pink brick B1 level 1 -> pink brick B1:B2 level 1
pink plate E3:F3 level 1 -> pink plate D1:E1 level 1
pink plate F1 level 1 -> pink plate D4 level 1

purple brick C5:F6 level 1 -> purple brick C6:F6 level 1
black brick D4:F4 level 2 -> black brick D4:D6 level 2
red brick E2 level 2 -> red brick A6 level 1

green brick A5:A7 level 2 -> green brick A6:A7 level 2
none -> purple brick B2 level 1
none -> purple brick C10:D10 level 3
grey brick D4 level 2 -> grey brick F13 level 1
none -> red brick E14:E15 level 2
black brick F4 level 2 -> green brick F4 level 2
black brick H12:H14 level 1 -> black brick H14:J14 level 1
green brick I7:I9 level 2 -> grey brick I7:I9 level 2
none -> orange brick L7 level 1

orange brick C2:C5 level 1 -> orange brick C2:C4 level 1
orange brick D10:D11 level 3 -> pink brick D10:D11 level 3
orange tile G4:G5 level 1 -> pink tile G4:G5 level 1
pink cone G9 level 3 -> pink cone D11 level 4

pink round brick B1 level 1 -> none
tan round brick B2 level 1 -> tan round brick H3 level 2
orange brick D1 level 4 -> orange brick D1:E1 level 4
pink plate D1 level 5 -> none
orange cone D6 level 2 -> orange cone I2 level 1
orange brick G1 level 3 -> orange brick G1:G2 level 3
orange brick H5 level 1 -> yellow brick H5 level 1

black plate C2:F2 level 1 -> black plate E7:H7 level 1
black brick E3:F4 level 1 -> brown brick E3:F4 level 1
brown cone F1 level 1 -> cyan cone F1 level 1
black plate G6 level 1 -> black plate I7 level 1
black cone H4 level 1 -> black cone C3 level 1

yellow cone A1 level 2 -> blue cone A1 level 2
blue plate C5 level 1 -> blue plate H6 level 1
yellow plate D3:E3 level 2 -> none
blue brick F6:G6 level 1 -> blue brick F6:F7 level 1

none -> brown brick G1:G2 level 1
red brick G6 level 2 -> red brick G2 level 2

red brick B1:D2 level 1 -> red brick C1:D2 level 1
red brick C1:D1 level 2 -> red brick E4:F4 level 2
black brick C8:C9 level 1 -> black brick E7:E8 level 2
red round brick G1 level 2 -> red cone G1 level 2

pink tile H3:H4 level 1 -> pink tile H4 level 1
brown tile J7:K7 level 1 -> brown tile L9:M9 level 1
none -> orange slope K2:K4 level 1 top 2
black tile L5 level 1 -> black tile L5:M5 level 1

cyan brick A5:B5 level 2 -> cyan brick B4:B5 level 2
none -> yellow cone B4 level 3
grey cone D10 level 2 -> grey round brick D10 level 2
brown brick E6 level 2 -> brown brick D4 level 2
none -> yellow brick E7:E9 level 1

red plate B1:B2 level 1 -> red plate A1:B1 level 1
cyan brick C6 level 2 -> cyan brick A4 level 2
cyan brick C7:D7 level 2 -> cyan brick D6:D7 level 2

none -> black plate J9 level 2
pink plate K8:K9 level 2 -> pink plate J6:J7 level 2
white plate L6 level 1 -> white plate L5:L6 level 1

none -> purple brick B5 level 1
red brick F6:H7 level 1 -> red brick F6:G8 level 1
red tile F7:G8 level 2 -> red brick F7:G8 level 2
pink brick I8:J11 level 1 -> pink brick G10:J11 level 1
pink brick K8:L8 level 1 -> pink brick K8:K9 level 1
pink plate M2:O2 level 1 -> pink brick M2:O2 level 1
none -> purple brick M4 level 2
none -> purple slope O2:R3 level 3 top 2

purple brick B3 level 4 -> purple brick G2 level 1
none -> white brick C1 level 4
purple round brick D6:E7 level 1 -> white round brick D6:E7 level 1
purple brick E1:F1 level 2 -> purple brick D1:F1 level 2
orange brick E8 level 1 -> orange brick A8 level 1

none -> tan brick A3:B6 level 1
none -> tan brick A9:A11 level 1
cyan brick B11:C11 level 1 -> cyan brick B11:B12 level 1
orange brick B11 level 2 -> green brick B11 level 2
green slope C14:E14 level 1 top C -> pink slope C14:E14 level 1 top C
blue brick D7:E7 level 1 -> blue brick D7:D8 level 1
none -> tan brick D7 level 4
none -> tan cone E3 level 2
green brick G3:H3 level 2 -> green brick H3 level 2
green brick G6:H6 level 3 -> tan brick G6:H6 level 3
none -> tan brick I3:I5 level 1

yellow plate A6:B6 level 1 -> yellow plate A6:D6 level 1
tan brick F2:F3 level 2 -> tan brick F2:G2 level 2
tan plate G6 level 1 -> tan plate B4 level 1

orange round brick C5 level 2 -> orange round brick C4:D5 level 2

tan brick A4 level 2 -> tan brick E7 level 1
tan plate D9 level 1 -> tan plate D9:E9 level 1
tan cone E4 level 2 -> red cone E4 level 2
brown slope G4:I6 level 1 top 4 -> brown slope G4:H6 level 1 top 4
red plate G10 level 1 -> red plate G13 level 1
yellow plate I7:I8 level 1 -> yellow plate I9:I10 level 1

────

**Instructions for the task:**
Please reproduce the data as it was given, with every line exact.

**Finished task:**
pink brick B1 level 1 -> pink brick B1:B2 level 1
pink plate E3:F3 level 1 -> pink plate D1:E1 level 1
pink plate F1 level 1 -> pink plate D4 level 1

purple brick C5:F6 level 1 -> purple brick C6:F6 level 1
black brick D4:F4 level 2 -> black brick D4:D6 level 2
red brick E2 level 2 -> red brick A6 level 1

green brick A5:A7 level 2 -> green brick A6:A7 level 2
none -> purple brick B2 level 1
none -> purple brick C10:D10 level 3
grey brick D4 level 2 -> grey brick F13 level 1
none -> red brick E14:E15 level 2
black brick F4 level 2 -> green brick F4 level 2
black brick H12:H14 level 1 -> black brick H14:J14 level 1
green brick I7:I9 level 2 -> grey brick I7:I9 level 2
none -> orange brick L7 level 1

orange brick C2:C5 level 1 -> orange brick C2:C4 level 1
orange brick D10:D11 level 3 -> pink brick D10:D11 level 3
orange tile G4:G5 level 1 -> pink tile G4:G5 level 1
pink cone G9 level 3 -> pink cone D11 level 4

pink round brick B1 level 1 -> none
tan round brick B2 level 1 -> tan round brick H3 level 2
orange brick D1 level 4 -> orange brick D1:E1 level 4
pink plate D1 level 5 -> none
orange cone D6 level 2 -> orange cone I2 level 1
orange brick G1 level 3 -> orange brick G1:G2 level 3
orange brick H5 level 1 -> yellow brick H5 level 1

black plate C2:F2 level 1 -> black plate E7:H7 level 1
black brick E3:F4 level 1 -> brown brick E3:F4 level 1
brown cone F1 level 1 -> cyan cone F1 level 1
black plate G6 level 1 -> black plate I7 level 1
black cone H4 level 1 -> black cone C3 level 1

yellow cone A1 level 2 -> blue cone A1 level 2
blue plate C5 level 1 -> blue plate H6 level 1
yellow plate D3:E3 level 2 -> none
blue brick F6:G6 level 1 -> blue brick F6:F7 level 1

none -> brown brick G1:G2 level 1
red brick G6 level 2 -> red brick G2 level 2

red brick B1:D2 level 1 -> red brick C1:D2 level 1
red brick C1:D1 level 2 -> red brick E4:F4 level 2
black brick C8:C9 level 1 -> black brick E7:E8 level 2
red round brick G1 level 2 -> red cone G1 level 2

pink tile H3:H4 level 1 -> pink tile H4 level 1
brown tile J7:K7 level 1 -> brown tile L9:M9 level 1
none -> orange slope K2:K4 level 1 top 2
black tile L5 level 1 -> black tile L5:M5 level 1

cyan brick A5:B5 level 2 -> cyan brick B4:B5 level 2
none -> yellow cone B4 level 3
grey cone D10 level 2 -> grey round brick D10 level 2
brown brick E6 level 2 -> brown brick D4 level 2
none -> yellow brick E7:E9 level 1

red plate B1:B2 level 1 -> red plate A1:B1 level 1
cyan brick C6 level 2 -> cyan brick A4 level 2
cyan brick C7:D7 level 2 -> cyan brick D6:D7 level 2

none -> black plate J9 level 2
pink plate K8:K9 level 2 -> pink plate J6:J7 level 2
white plate L6 level 1 -> white plate L5:L6 level 1

none -> purple brick B5 level 1
red brick F6:H7 level 1 -> red brick F6:G8 level 1
red tile F7:G8 level 2 -> red brick F7:G8 level 2
pink brick I8:J11 level 1 -> pink brick G10:J11 level 1
pink brick K8:L8 level 1 -> pink brick K8:K9 level 1
pink plate M2:O2 level 1 -> pink brick M2:O2 level 1
none -> purple brick M4 level 2
none -> purple slope O2:R3 level 3 top 2

purple brick B3 level 4 -> purple brick G2 level 1
none -> white brick C1 level 4
purple round brick D6:E7 level 1 -> white round brick D6:E7 level 1
purple brick E1:F1 level 2 -> purple brick D1:F1 level 2
orange brick E8 level 1 -> orange brick A8 level 1

none -> tan brick A3:B6 level 1
none -> tan brick A9:A11 level 1
cyan brick B11:C11 level 1 -> cyan brick B11:B12 level 1
orange brick B11 level 2 -> green brick B11 level 2
green slope C14:E14 level 1 top C -> pink slope C14:E14 level 1 top C
blue brick D7:E7 level 1 -> blue brick D7:D8 level 1
none -> tan brick D7 level 4
none -> tan cone E3 level 2
green brick G3:H3 level 2 -> green brick H3 level 2
green brick G6:H6 level 3 -> tan brick G6:H6 level 3
none -> tan brick I3:I5 level 1

yellow plate A6:B6 level 1 -> yellow plate A6:D6 level 1
tan brick F2:F3 level 2 -> tan brick F2:G2 level 2
tan plate G6 level 1 -> tan plate B4 level 1

orange round brick C5 level 2 -> orange round brick C4:D5 level 2

tan brick A4 level 2 -> tan brick E7 level 1
tan plate D9 level 1 -> tan plate D9:E9 level 1
tan cone E4 level 2 -> red cone E4 level 2
brown slope G4:I6 level 1 top 4 -> brown slope G4:H6 level 1 top 4
red plate G10 level 1 -> red plate G13 level 1
yellow plate I7:I8 level 1 -> yellow plate I9:I10 level 1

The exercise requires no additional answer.